- What this task involves -
Please return each line of the listing exactly as given.

- Data segment -
==================================================
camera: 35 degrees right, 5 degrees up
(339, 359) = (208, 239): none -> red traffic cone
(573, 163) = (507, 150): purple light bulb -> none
==================================================
- Response below -
camera: 35 degrees right, 5 degrees up
(339, 359) = (208, 239): none -> red traffic cone
(573, 163) = (507, 150): purple light bulb -> none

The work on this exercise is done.